Try it -> Down to the last line, write out the entries below exactly and omit all pictures.

Data extract: Begin

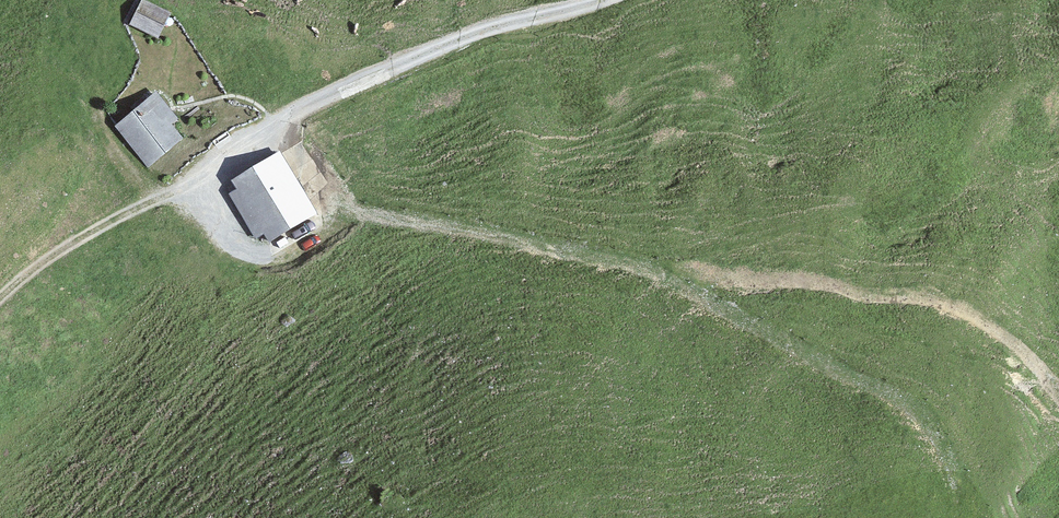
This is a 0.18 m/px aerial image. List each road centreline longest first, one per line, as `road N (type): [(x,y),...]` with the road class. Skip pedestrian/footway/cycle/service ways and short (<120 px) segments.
road 1 (track): [(1058,377),(964,306),(930,295),(652,270),(359,208),(311,167),(289,115)]
road 2 (track): [(0,293),(42,247),(323,97),(488,29),(604,0)]
road 3 (track): [(652,270),(906,398),(933,428),(949,468)]
road 4 (track): [(108,0),(105,141),(151,189)]
road 5 (track): [(177,26),(223,94),(289,115)]

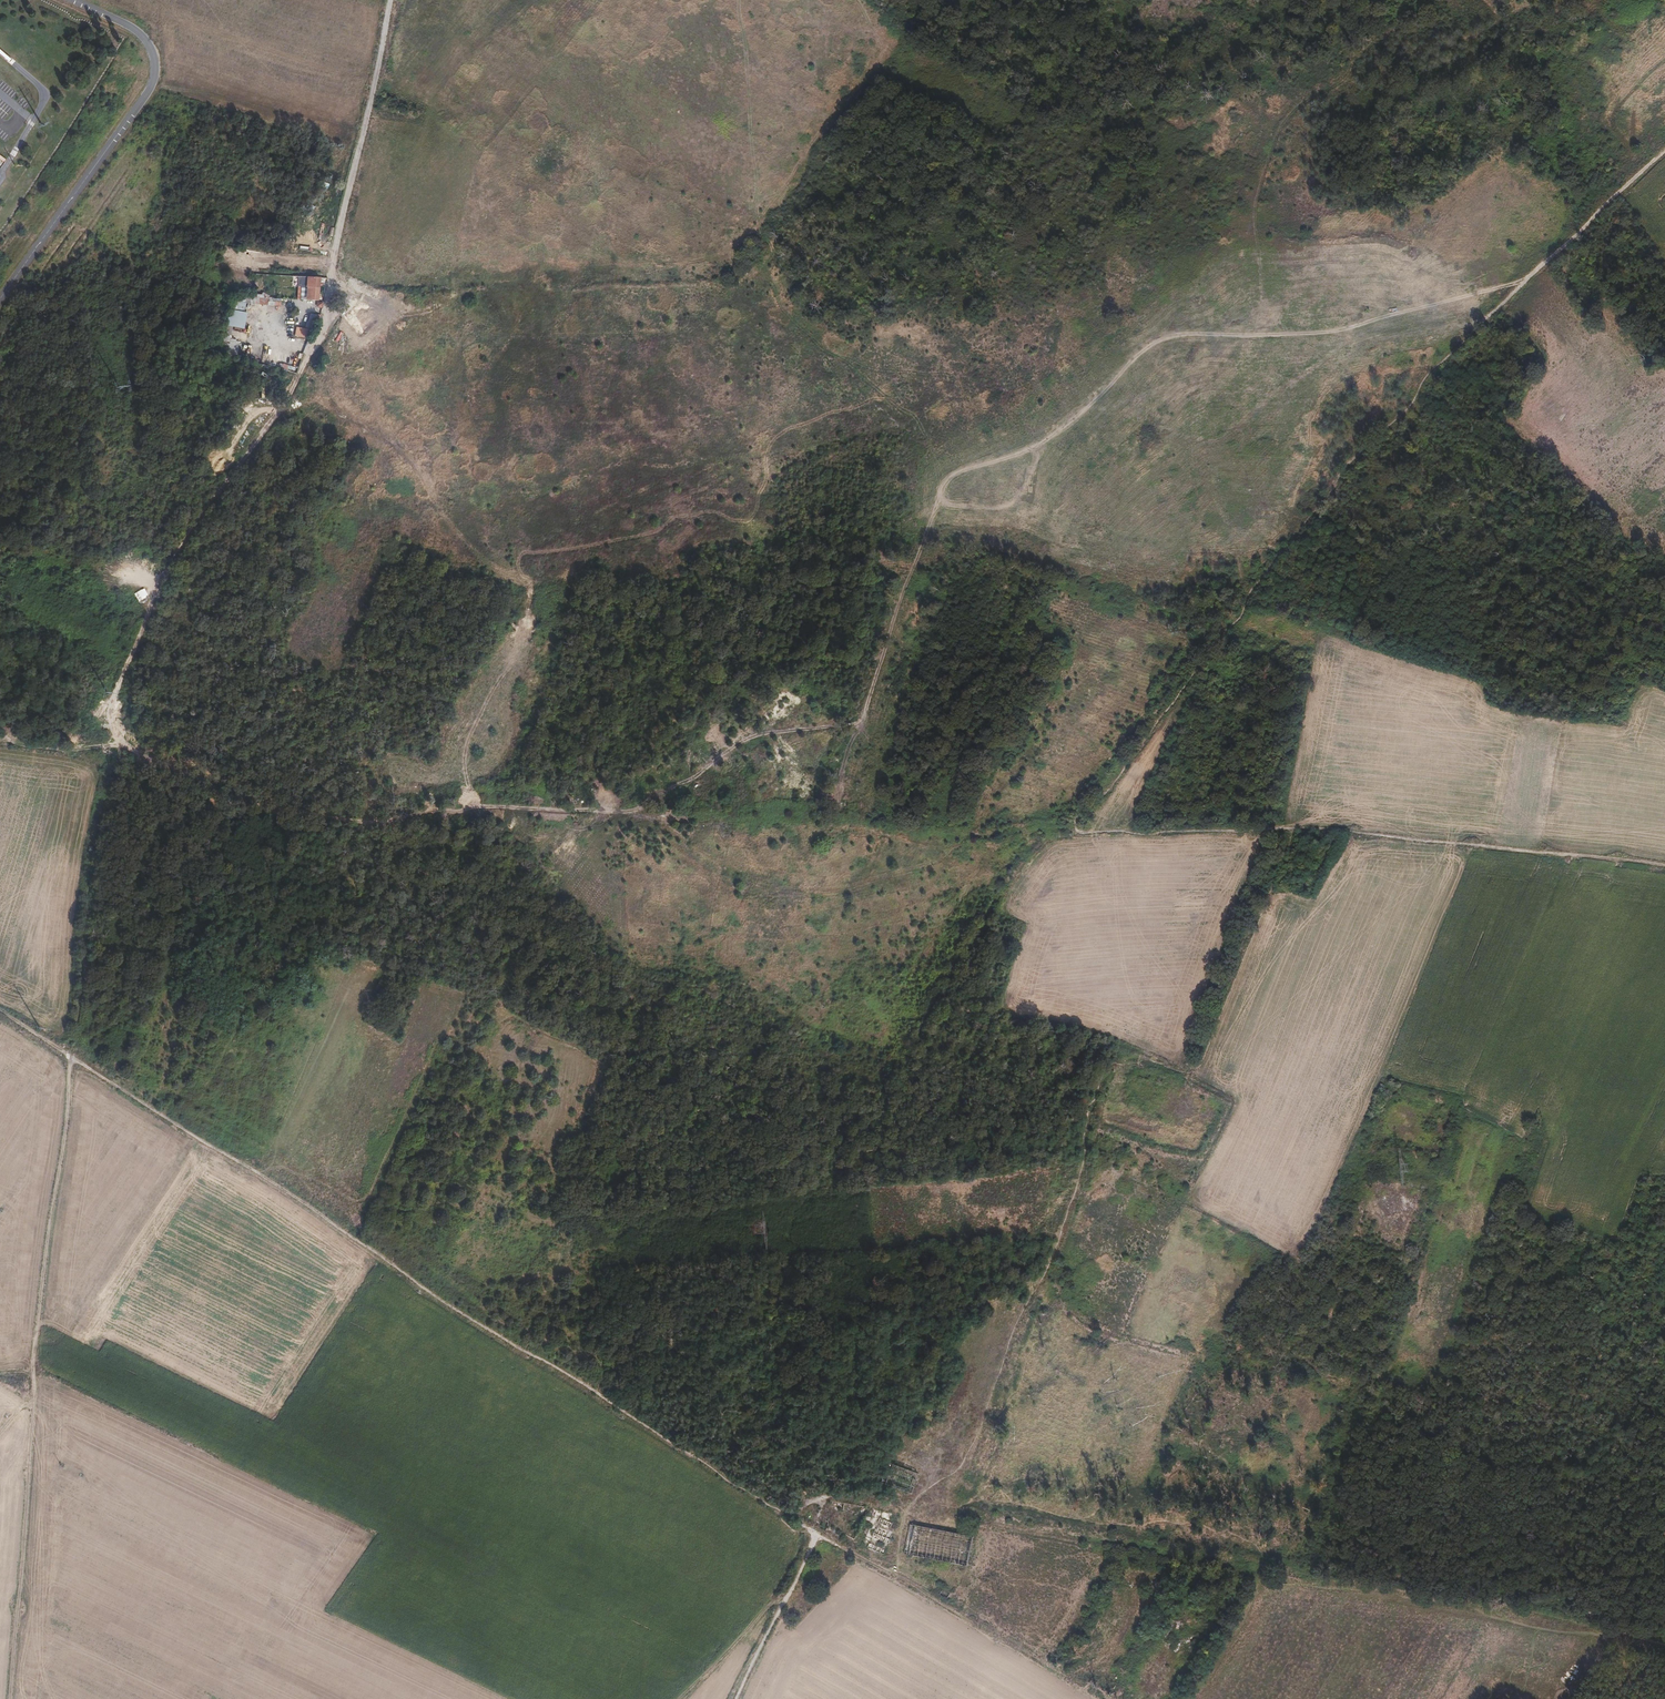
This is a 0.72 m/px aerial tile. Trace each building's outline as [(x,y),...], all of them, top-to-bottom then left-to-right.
[(329,239),(331,230),(326,229),(325,233),(321,232),(320,236),(329,239)] [(244,255),(242,266),(254,267),(256,255),(248,254),(248,256),(244,255)] [(319,278),(307,277),(305,300),(318,301),(319,278)] [(245,309),(245,304),(267,305),(268,294),(253,294),(253,297),(245,297),(245,301),(239,301),(239,309),(245,309)] [(375,320),(359,301),(342,315),(359,335),(375,320)] [(1155,314),(1160,317),(1164,311),(1158,308),(1155,314)] [(233,310),(230,327),(244,330),(248,313),(233,310)] [(1172,311),(1167,317),(1176,325),(1181,320),(1172,311)] [(309,327),(314,316),(311,315),(306,325),(309,327)] [(296,327),(294,337),(307,339),(309,329),(296,327)] [(1107,345),(1112,352),(1131,340),(1133,343),(1136,341),(1130,332),(1123,336),(1122,336),(1107,345)] [(251,361),(255,345),(227,339),(223,354),(251,361)] [(1166,350),(1170,358),(1178,354),(1174,346),(1166,350)] [(1107,375),(1120,364),(1106,348),(1101,352),(1107,359),(1099,366),(1107,375)] [(1158,349),(1150,353),(1156,364),(1164,360),(1158,349)] [(1189,355),(1191,362),(1199,361),(1197,353),(1189,355)] [(1139,378),(1151,365),(1145,359),(1133,372),(1139,378)] [(1212,365),(1215,370),(1222,365),(1219,360),(1212,365)] [(1214,369),(1201,374),(1204,384),(1212,380),(1211,378),(1217,376),(1214,369)] [(1060,389),(1054,395),(1059,401),(1066,395),(1060,389)] [(1120,411),(1112,417),(1117,424),(1126,418),(1120,411)] [(1081,445),(1093,436),(1089,430),(1077,439),(1081,445)] [(1003,434),(1005,442),(1012,440),(1010,432),(1003,434)] [(1072,442),(1074,440),(1069,433),(1066,435),(1072,442)] [(993,445),(993,436),(983,435),(983,445),(993,445)] [(957,447),(963,448),(965,439),(958,438),(957,447)] [(942,444),(936,447),(938,454),(945,451),(942,444)] [(1054,458),(1054,454),(1051,454),(1050,468),(1060,468),(1061,459),(1054,458)] [(917,466),(915,472),(921,475),(924,469),(917,466)] [(988,473),(988,483),(1007,483),(1007,473),(988,473)] [(912,490),(920,492),(923,480),(914,478),(912,490)] [(972,496),(973,486),(961,486),(961,495),(972,496)] [(914,502),(913,512),(923,513),(924,502),(914,502)] [(1002,524),(1011,527),(1013,521),(1004,518),(1002,524)] [(1034,518),(1031,526),(1038,529),(1041,520),(1034,518)] [(142,590),(135,593),(139,601),(146,597),(142,590)] [(898,1435),(899,1431),(894,1429),(885,1453),(890,1455),(896,1435),(898,1435)] [(876,1480),(880,1481),(888,1458),(884,1457),(876,1480)] [(884,1483),(891,1459),(888,1458),(880,1481),(884,1483)] [(902,1467),(897,1487),(908,1492),(914,1471),(902,1467)] [(914,1471),(908,1492),(911,1493),(918,1473),(914,1471)] [(843,1510),(844,1502),(833,1500),(829,1518),(825,1532),(853,1548),(856,1541),(856,1540),(851,1537),(830,1525),(833,1518),(836,1519),(839,1509),(843,1510)] [(844,1502),(843,1510),(842,1512),(856,1514),(857,1504),(844,1502)] [(857,1504),(856,1514),(862,1516),(862,1515),(865,1515),(867,1506),(857,1504)] [(883,1510),(882,1513),(894,1519),(895,1515),(883,1510)] [(878,1522),(891,1527),(894,1519),(882,1513),(878,1522)] [(856,1540),(868,1523),(863,1519),(851,1537),(856,1540)] [(876,1528),(888,1533),(891,1527),(878,1522),(876,1528)] [(856,1541),(859,1543),(869,1523),(868,1523),(856,1540),(856,1541)] [(876,1528),(872,1537),(885,1542),(888,1533),(876,1528)] [(872,1537),(870,1543),(882,1548),(885,1542),(872,1537)] [(859,1543),(856,1541),(853,1548),(859,1552),(862,1544),(859,1543)] [(882,1548),(870,1543),(868,1548),(881,1553),(882,1548)] [(1119,1590),(1126,1593),(1129,1588),(1122,1584),(1119,1590)] [(948,1598),(950,1594),(942,1590),(940,1594),(948,1598)] [(1156,1606),(1159,1595),(1153,1594),(1150,1604),(1156,1606)]
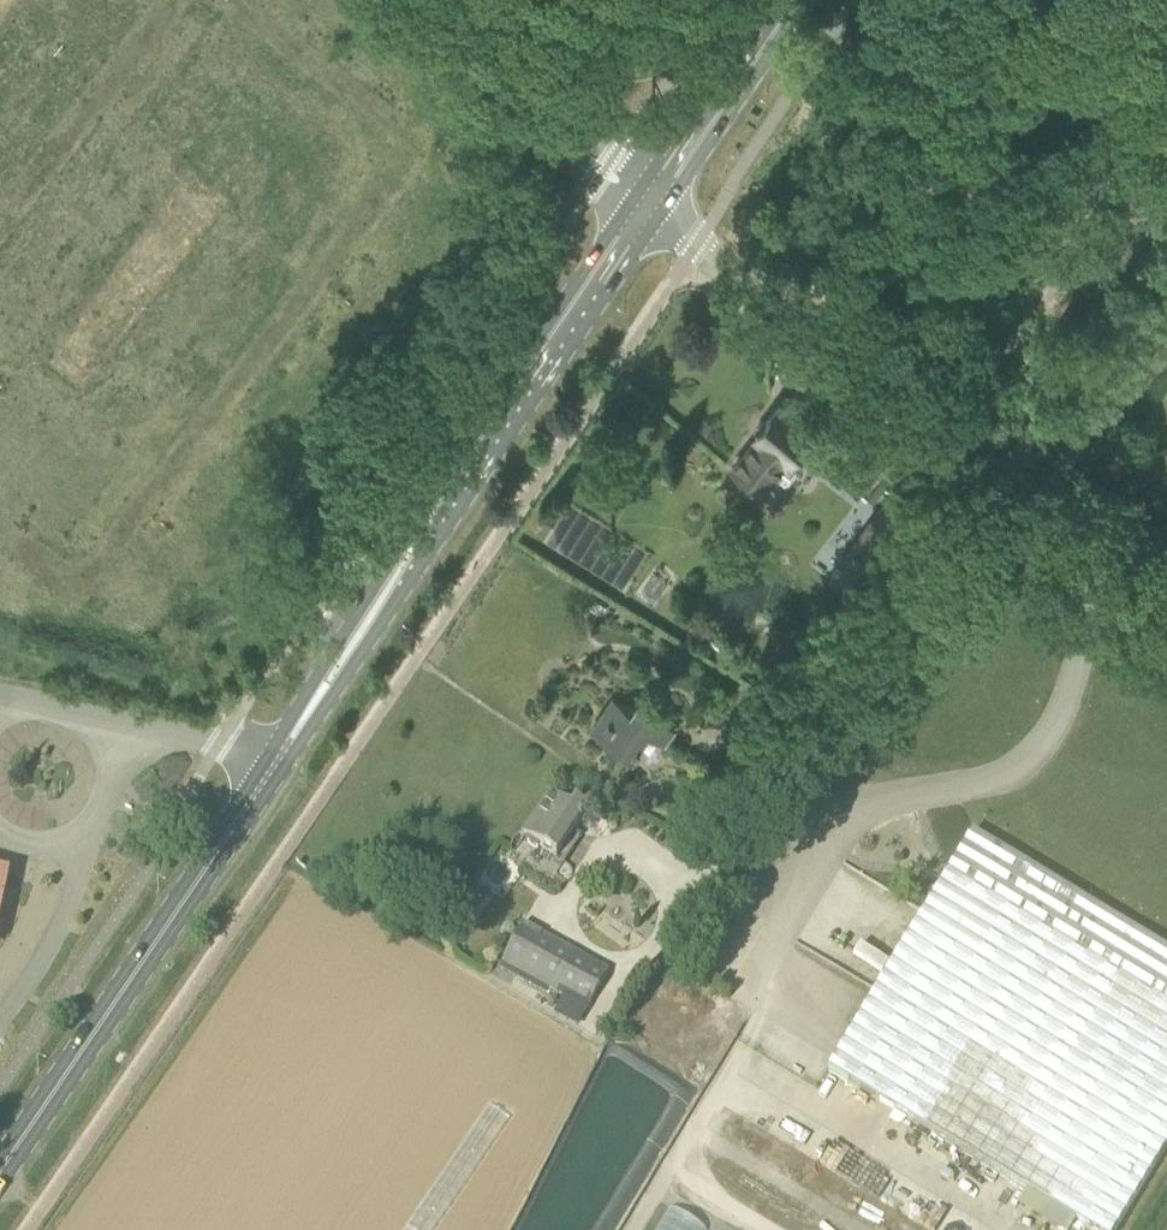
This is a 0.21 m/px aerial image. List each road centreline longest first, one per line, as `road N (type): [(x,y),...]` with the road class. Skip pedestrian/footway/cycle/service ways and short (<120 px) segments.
road 1 (track): [(1166,259),(696,890)]
road 2 (primary): [(267,775),(649,209)]
road 3 (unclassified): [(1166,607),(649,209)]
road 4 (primary): [(0,1168),(267,775)]
road 5 (unclassified): [(649,209),(514,71),(424,0)]
road 6 (unclassified): [(267,775),(219,743),(0,696)]
road 7 (primary): [(649,209),(788,0)]

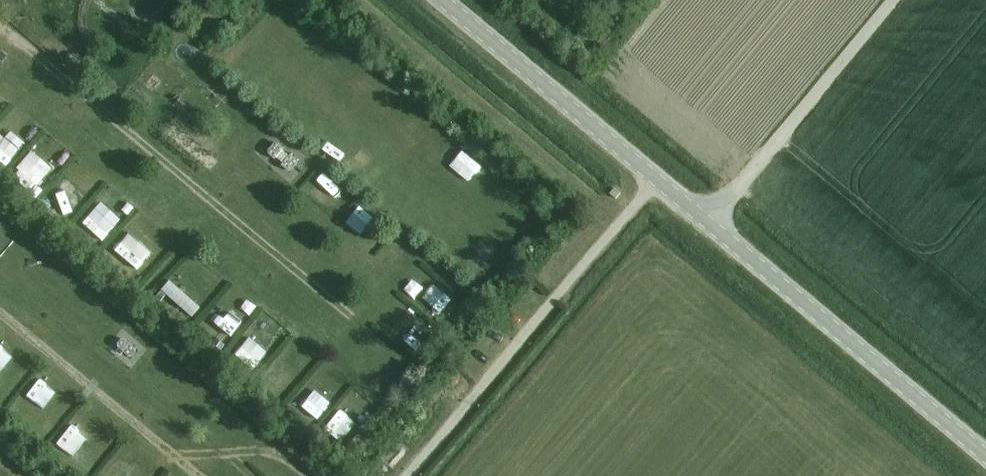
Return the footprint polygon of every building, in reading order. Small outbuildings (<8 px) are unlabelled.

Data extract: End

Solution to the problem ->
This is a 0.18 m/px aerial image. List each road centreline longest first, one per line, as `road N (type): [(x,y),...]` with the road class. Skip pedestrian/footway/cycle/service ways and short (<120 px) segments.
road 1 (track): [(1058,377),(964,306),(930,295),(652,270),(359,208),(311,167),(289,115)]
road 2 (track): [(0,293),(42,247),(323,97),(488,29),(604,0)]
road 3 (track): [(652,270),(906,398),(933,428),(949,468)]
road 4 (track): [(108,0),(105,141),(151,189)]
road 5 (track): [(177,26),(223,94),(289,115)]

This is a 0.72 m/px aerial tile. Trace each building's outline as [(x,y),...], all of them, top-to-bottom then left-to-right.
[(329,239),(331,230),(326,229),(325,233),(321,232),(320,236),(329,239)] [(244,255),(242,266),(254,267),(256,255),(248,254),(248,256),(244,255)] [(319,278),(307,277),(305,300),(318,301),(319,278)] [(245,309),(245,304),(267,305),(268,294),(253,294),(253,297),(245,297),(245,301),(239,301),(239,309),(245,309)] [(375,320),(359,301),(342,315),(359,335),(375,320)] [(1155,314),(1160,317),(1164,311),(1158,308),(1155,314)] [(233,310),(230,327),(244,330),(248,313),(233,310)] [(1172,311),(1167,317),(1176,325),(1181,320),(1172,311)] [(309,327),(314,316),(311,315),(306,325),(309,327)] [(296,327),(294,337),(307,339),(309,329),(296,327)] [(1107,345),(1112,352),(1131,340),(1133,343),(1136,341),(1130,332),(1123,336),(1122,336),(1107,345)] [(251,361),(255,345),(227,339),(223,354),(251,361)] [(1166,350),(1170,358),(1178,354),(1174,346),(1166,350)] [(1107,375),(1120,364),(1106,348),(1101,352),(1107,359),(1099,366),(1107,375)] [(1158,349),(1150,353),(1156,364),(1164,360),(1158,349)] [(1189,355),(1191,362),(1199,361),(1197,353),(1189,355)] [(1139,378),(1151,365),(1145,359),(1133,372),(1139,378)] [(1212,365),(1215,370),(1222,365),(1219,360),(1212,365)] [(1214,369),(1201,374),(1204,384),(1212,380),(1211,378),(1217,376),(1214,369)] [(1060,389),(1054,395),(1059,401),(1066,395),(1060,389)] [(1120,411),(1112,417),(1117,424),(1126,418),(1120,411)] [(1081,445),(1093,436),(1089,430),(1077,439),(1081,445)] [(1003,434),(1005,442),(1012,440),(1010,432),(1003,434)] [(1072,442),(1074,440),(1069,433),(1066,435),(1072,442)] [(993,445),(993,436),(983,435),(983,445),(993,445)] [(957,447),(963,448),(965,439),(958,438),(957,447)] [(942,444),(936,447),(938,454),(945,451),(942,444)] [(1054,458),(1054,454),(1051,454),(1050,468),(1060,468),(1061,459),(1054,458)] [(917,466),(915,472),(921,475),(924,469),(917,466)] [(988,473),(988,483),(1007,483),(1007,473),(988,473)] [(912,490),(920,492),(923,480),(914,478),(912,490)] [(972,496),(973,486),(961,486),(961,495),(972,496)] [(914,502),(913,512),(923,513),(924,502),(914,502)] [(1002,524),(1011,527),(1013,521),(1004,518),(1002,524)] [(1034,518),(1031,526),(1038,529),(1041,520),(1034,518)] [(142,590),(135,593),(139,601),(146,597),(142,590)] [(898,1435),(899,1431),(894,1429),(885,1453),(890,1455),(896,1435),(898,1435)] [(876,1480),(880,1481),(888,1458),(884,1457),(876,1480)] [(884,1483),(891,1459),(888,1458),(880,1481),(884,1483)] [(902,1467),(897,1487),(908,1492),(914,1471),(902,1467)] [(914,1471),(908,1492),(911,1493),(918,1473),(914,1471)] [(843,1510),(844,1502),(833,1500),(829,1518),(825,1532),(853,1548),(856,1541),(856,1540),(851,1537),(830,1525),(833,1518),(836,1519),(839,1509),(843,1510)] [(844,1502),(843,1510),(842,1512),(856,1514),(857,1504),(844,1502)] [(857,1504),(856,1514),(862,1516),(862,1515),(865,1515),(867,1506),(857,1504)] [(883,1510),(882,1513),(894,1519),(895,1515),(883,1510)] [(878,1522),(891,1527),(894,1519),(882,1513),(878,1522)] [(856,1540),(868,1523),(863,1519),(851,1537),(856,1540)] [(876,1528),(888,1533),(891,1527),(878,1522),(876,1528)] [(856,1541),(859,1543),(869,1523),(868,1523),(856,1540),(856,1541)] [(876,1528),(872,1537),(885,1542),(888,1533),(876,1528)] [(872,1537),(870,1543),(882,1548),(885,1542),(872,1537)] [(859,1543),(856,1541),(853,1548),(859,1552),(862,1544),(859,1543)] [(882,1548),(870,1543),(868,1548),(881,1553),(882,1548)] [(1119,1590),(1126,1593),(1129,1588),(1122,1584),(1119,1590)] [(948,1598),(950,1594),(942,1590),(940,1594),(948,1598)] [(1156,1606),(1159,1595),(1153,1594),(1150,1604),(1156,1606)]
This is a 0.21 m/px aerial image. List each road centreline longest first, one per line, as `road N (type): [(x,y),...]` with the road class. Skip pedestrian/footway/cycle/service ways and short (<120 px) segments.
road 1 (track): [(1166,259),(696,890)]
road 2 (primary): [(267,775),(649,209)]
road 3 (unclassified): [(1166,607),(649,209)]
road 4 (primary): [(0,1168),(267,775)]
road 5 (unclassified): [(649,209),(514,71),(424,0)]
road 6 (unclassified): [(267,775),(219,743),(0,696)]
road 7 (primary): [(649,209),(788,0)]

Return the footprint polygon of every building, in reading order. Small outbuildings (<8 px) are unlabelled.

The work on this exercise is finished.